Using only the entries below, output the lines starting at the one containing "RTC2 pin SQW: TX -> 4" and ending at the one containing "RTC2 pin SCL: A0 -> 2", exactly and inclusive of both, omitting the pictures.

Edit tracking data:
^^^^^^^^

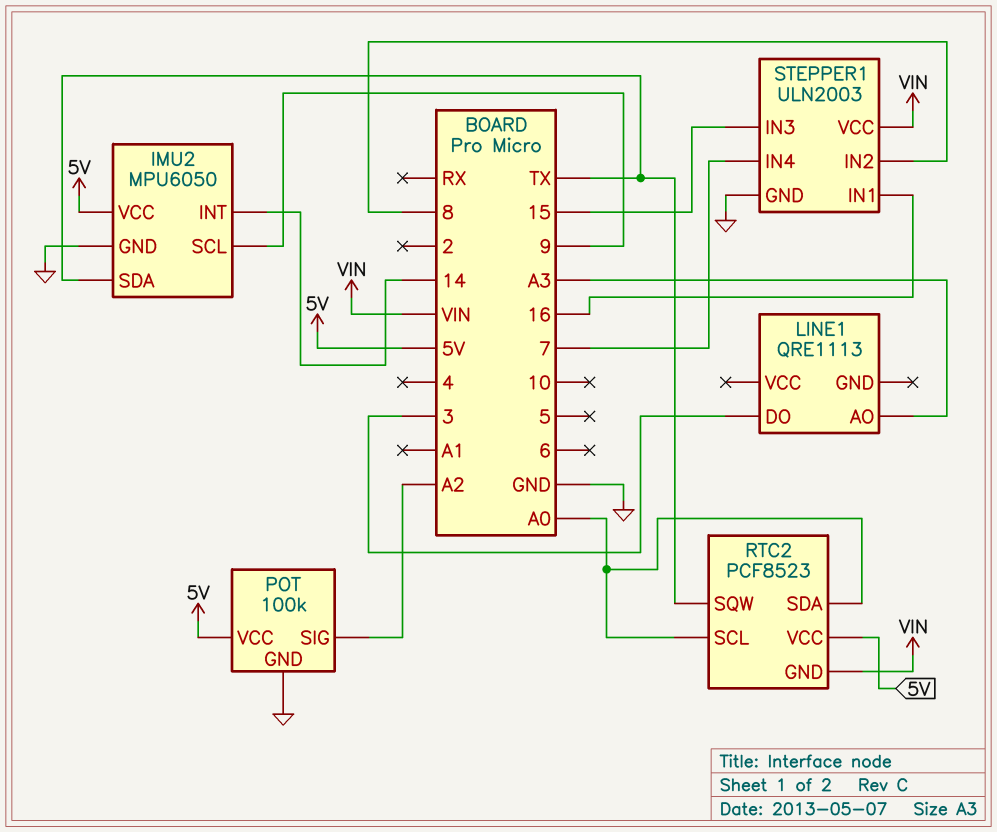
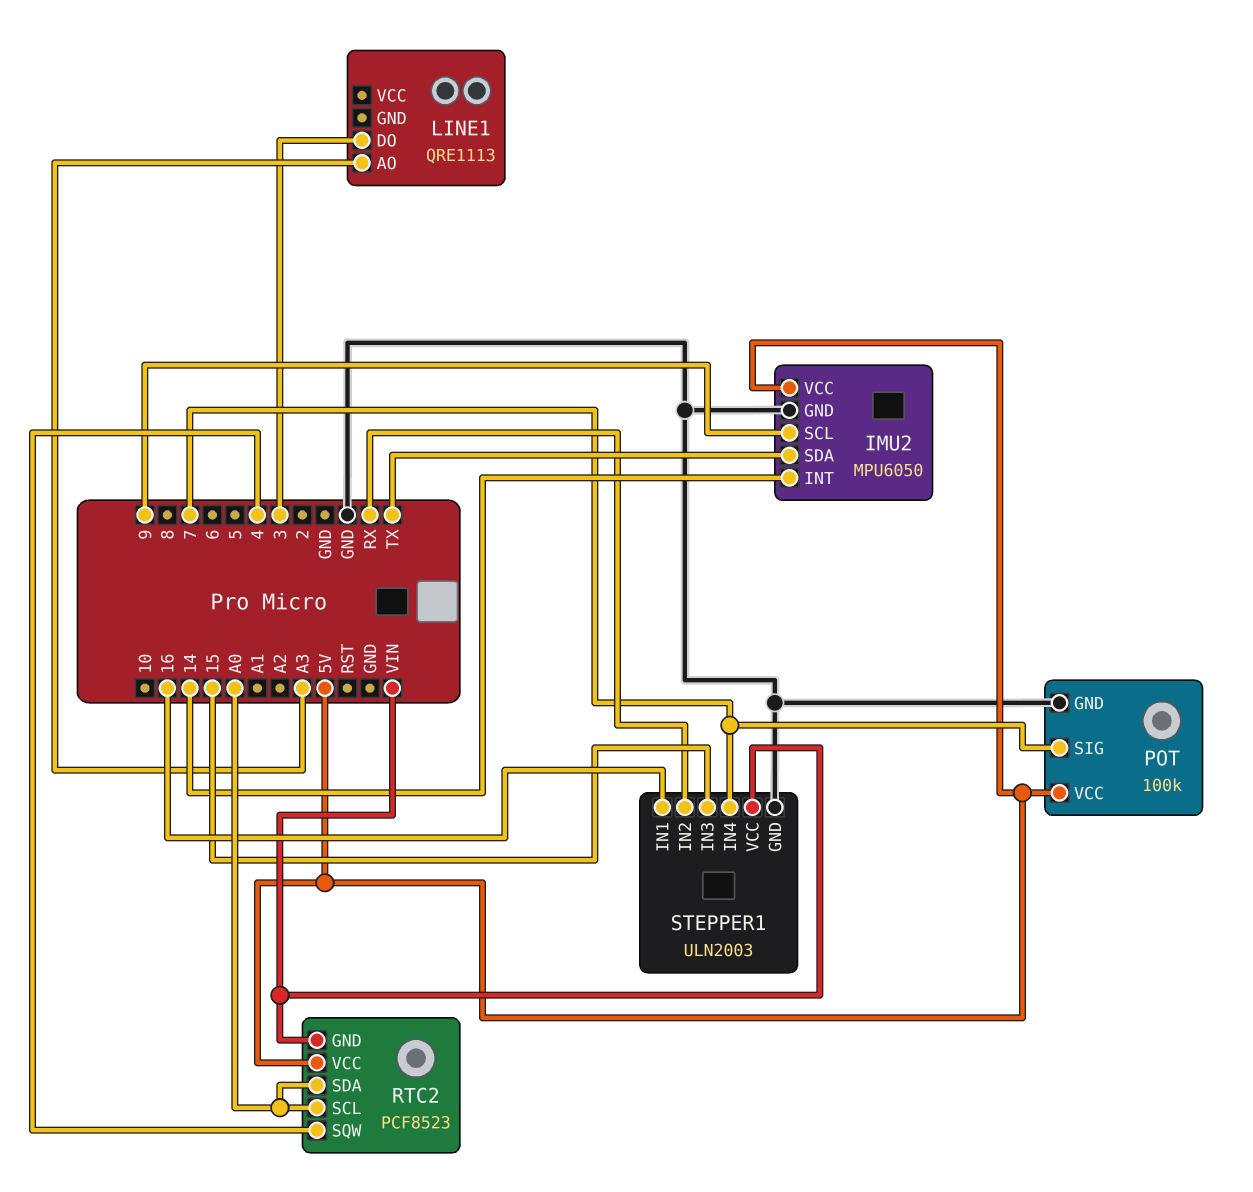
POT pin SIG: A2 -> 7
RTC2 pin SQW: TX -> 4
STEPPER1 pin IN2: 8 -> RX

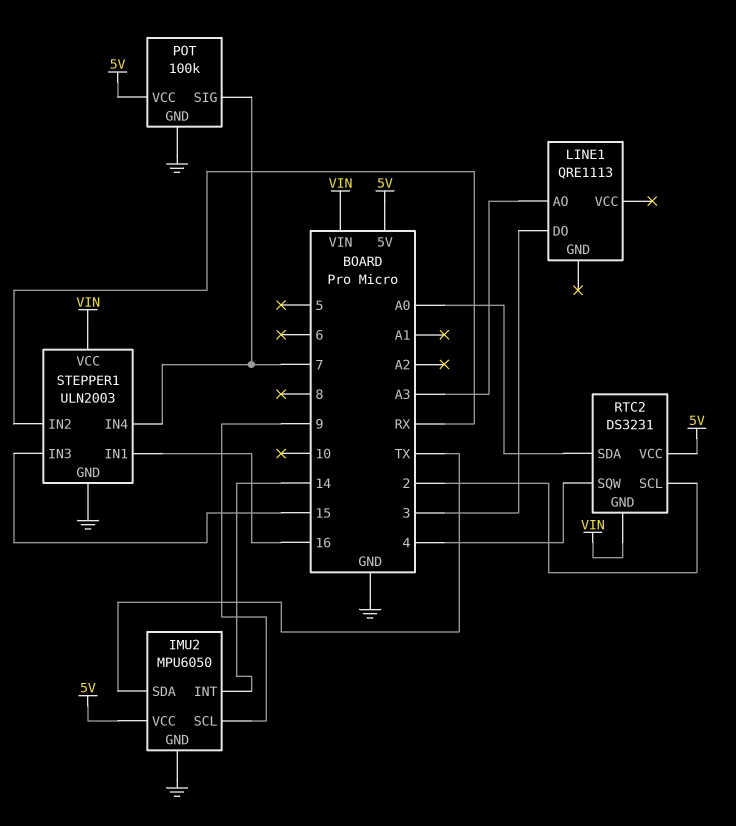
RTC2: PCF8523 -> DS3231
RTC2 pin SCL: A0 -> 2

^^^^^^^^

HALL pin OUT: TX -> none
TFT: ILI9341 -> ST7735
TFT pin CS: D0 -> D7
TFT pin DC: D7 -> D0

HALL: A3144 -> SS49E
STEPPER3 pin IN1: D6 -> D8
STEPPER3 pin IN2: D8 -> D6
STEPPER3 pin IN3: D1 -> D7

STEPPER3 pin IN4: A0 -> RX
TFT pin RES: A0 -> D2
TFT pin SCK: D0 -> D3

^^^^^^^^

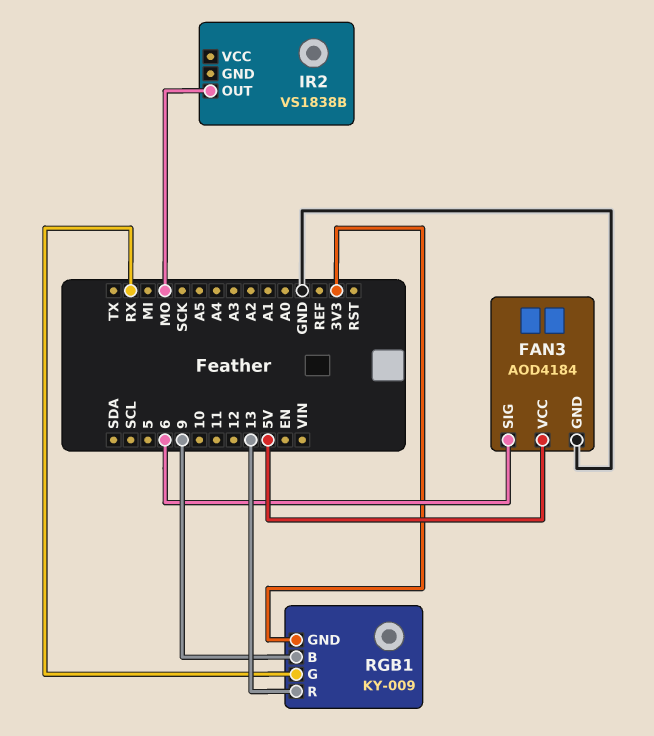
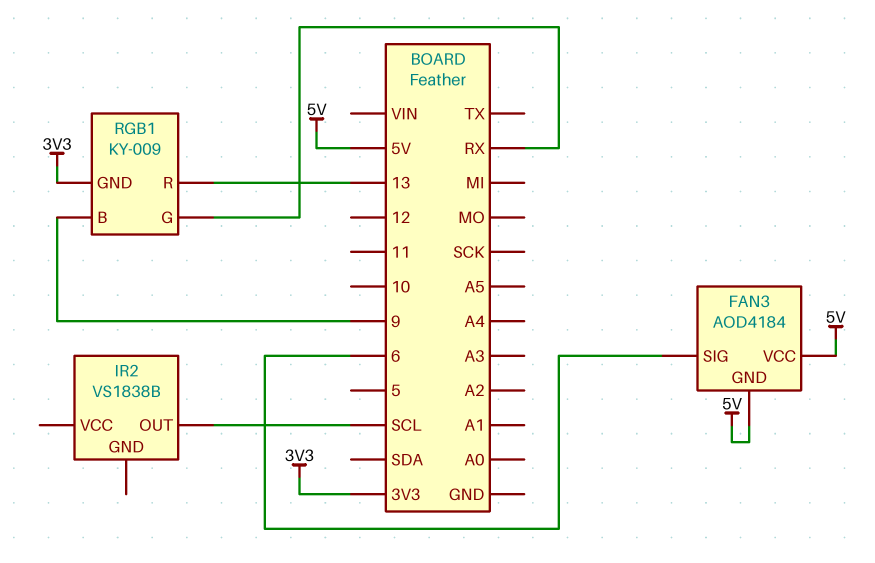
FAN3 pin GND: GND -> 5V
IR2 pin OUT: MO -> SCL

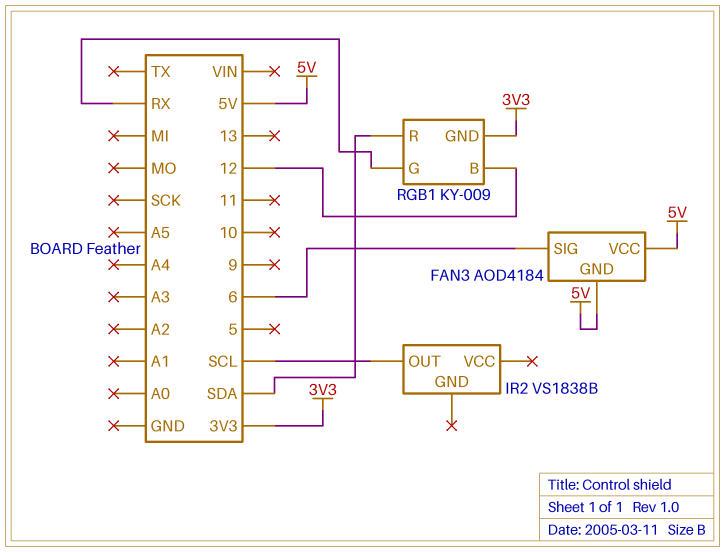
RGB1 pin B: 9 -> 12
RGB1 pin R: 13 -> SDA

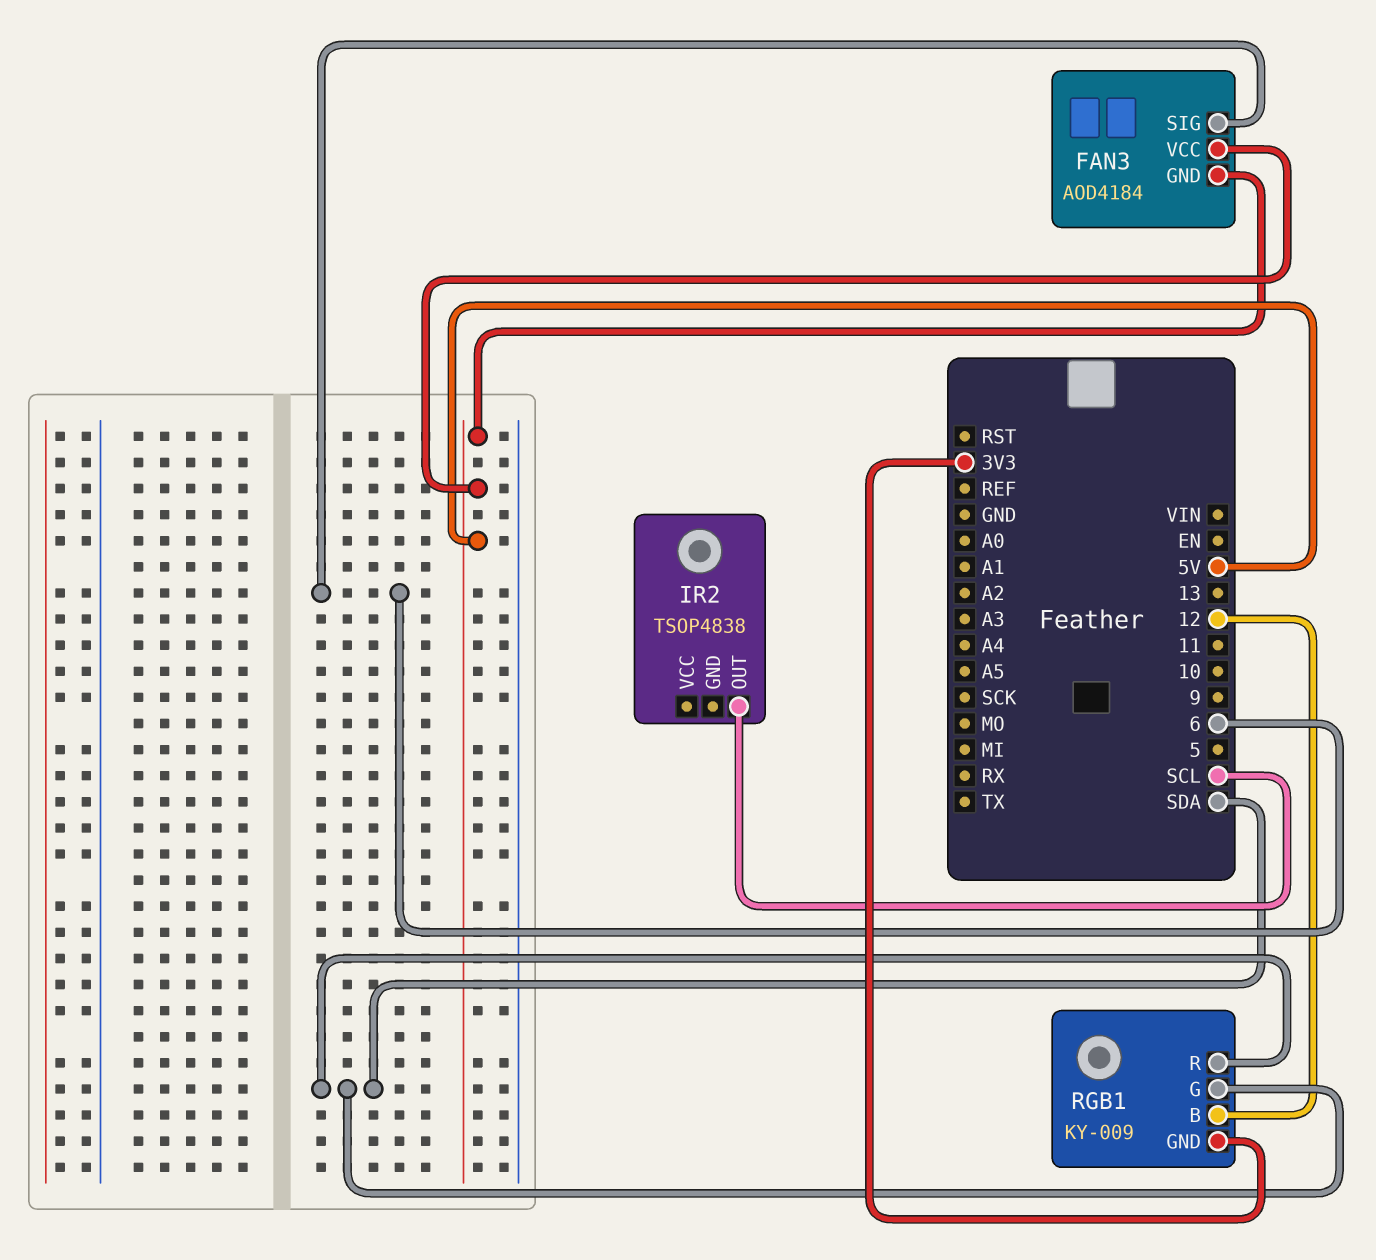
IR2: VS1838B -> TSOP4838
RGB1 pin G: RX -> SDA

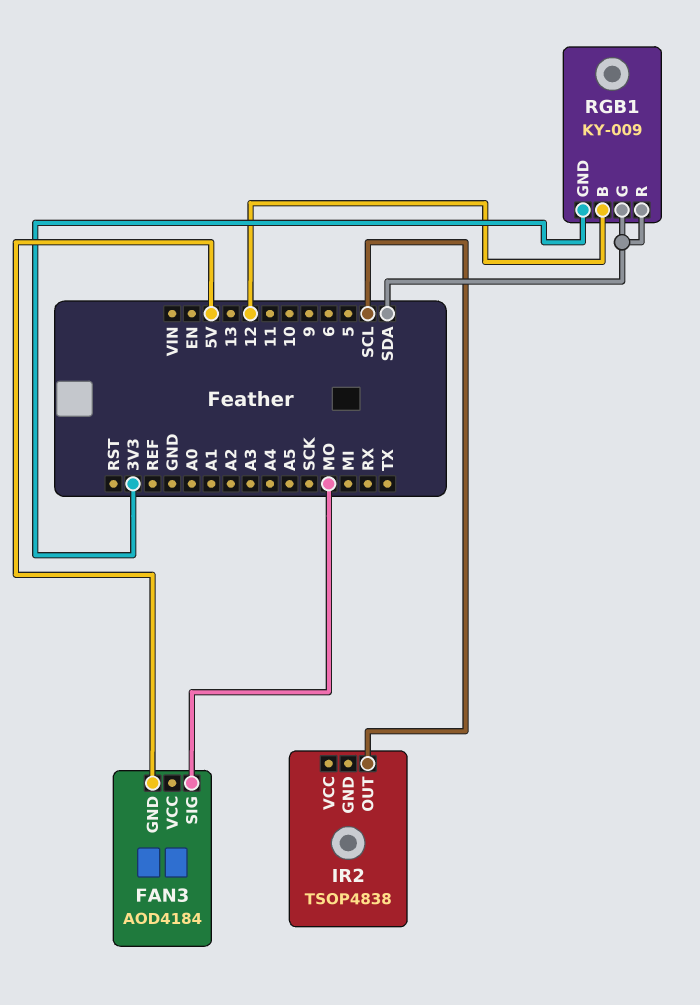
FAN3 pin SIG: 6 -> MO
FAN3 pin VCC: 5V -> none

^^^^^^^^

◆ Output of the exercise
RTC2 pin SQW: TX -> 4
STEPPER1 pin IN2: 8 -> RX

RTC2: PCF8523 -> DS3231
RTC2 pin SCL: A0 -> 2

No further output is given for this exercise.